Assignment:
Only some lines are wanted. Transcribe, exactly, the lines below from the line with "LIGHT3 pin OUT: TX -> A2" up to and including the line with "SCALE pin SCK: A3 -> 4".

The data:
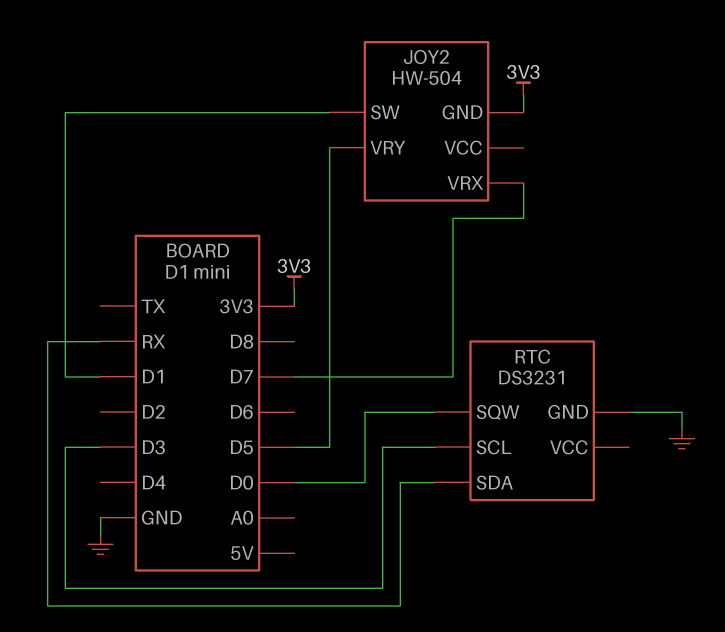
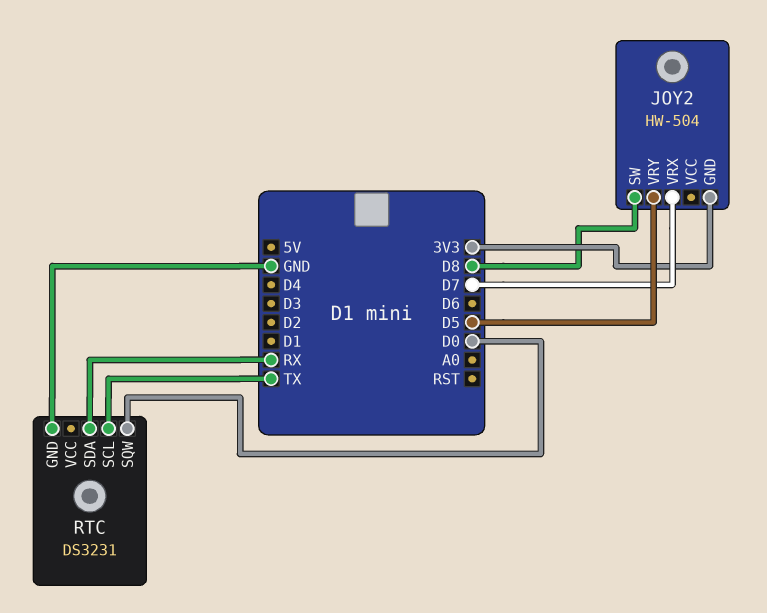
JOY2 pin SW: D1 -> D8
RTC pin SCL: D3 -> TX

---

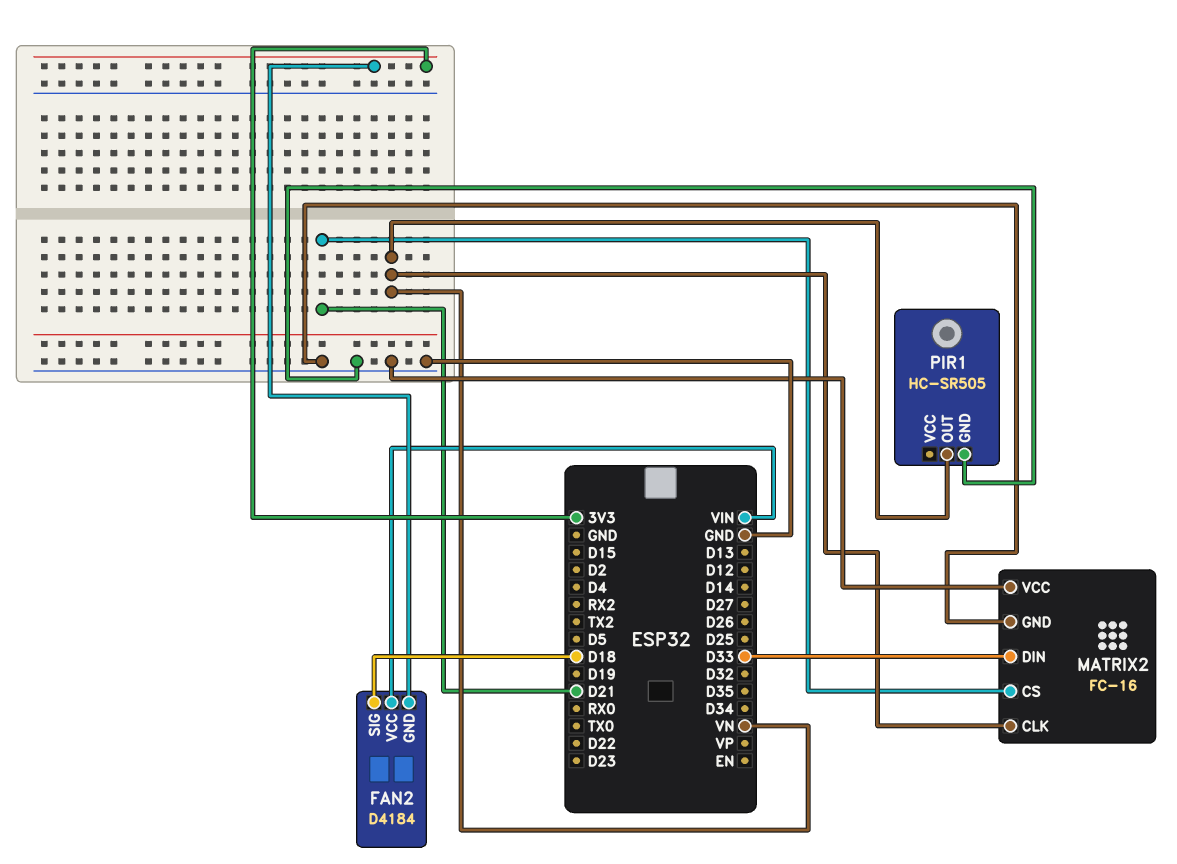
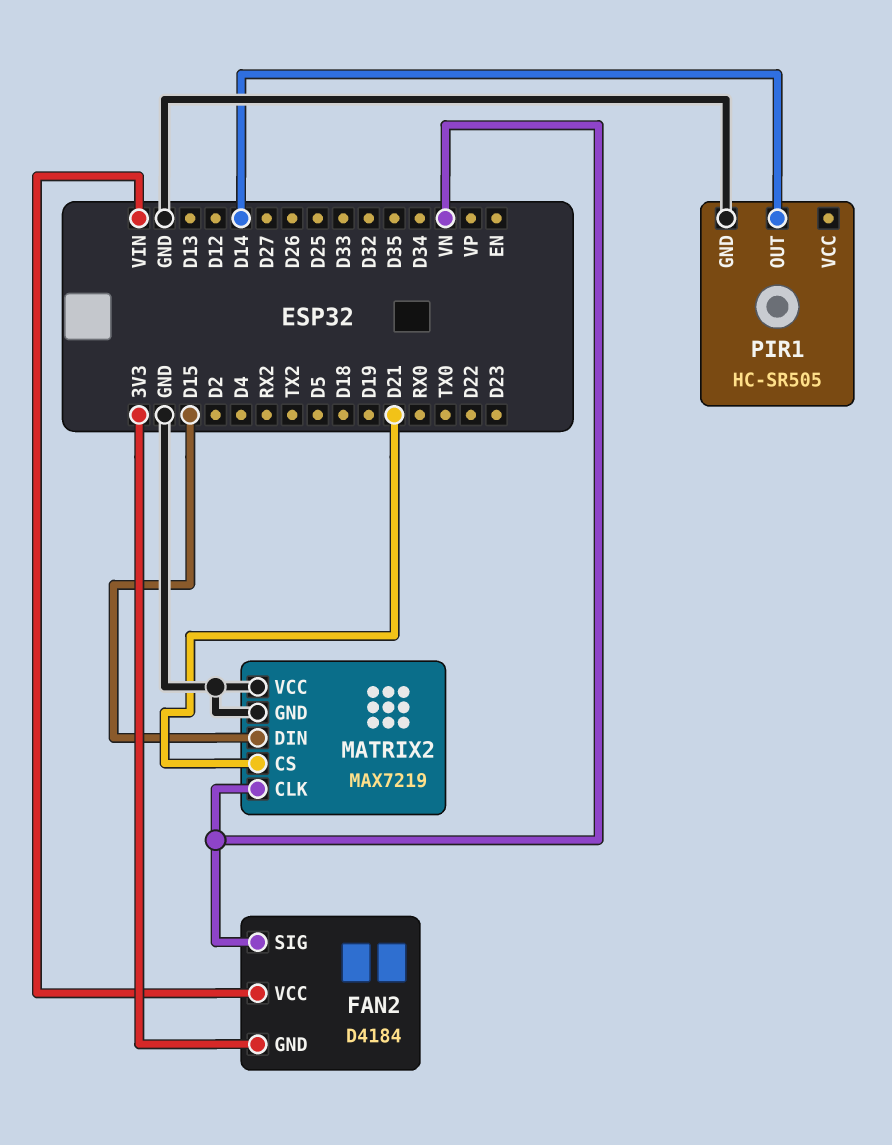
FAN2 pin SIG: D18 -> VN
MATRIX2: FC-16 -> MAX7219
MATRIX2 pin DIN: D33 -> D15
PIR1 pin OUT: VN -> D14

* * *

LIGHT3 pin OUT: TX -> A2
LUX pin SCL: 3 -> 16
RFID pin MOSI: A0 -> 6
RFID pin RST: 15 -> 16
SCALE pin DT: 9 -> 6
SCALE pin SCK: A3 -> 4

Reply to the task:
LIGHT3 pin OUT: TX -> A2
LUX pin SCL: 3 -> 16
RFID pin MOSI: A0 -> 6
RFID pin RST: 15 -> 16
SCALE pin DT: 9 -> 6
SCALE pin SCK: A3 -> 4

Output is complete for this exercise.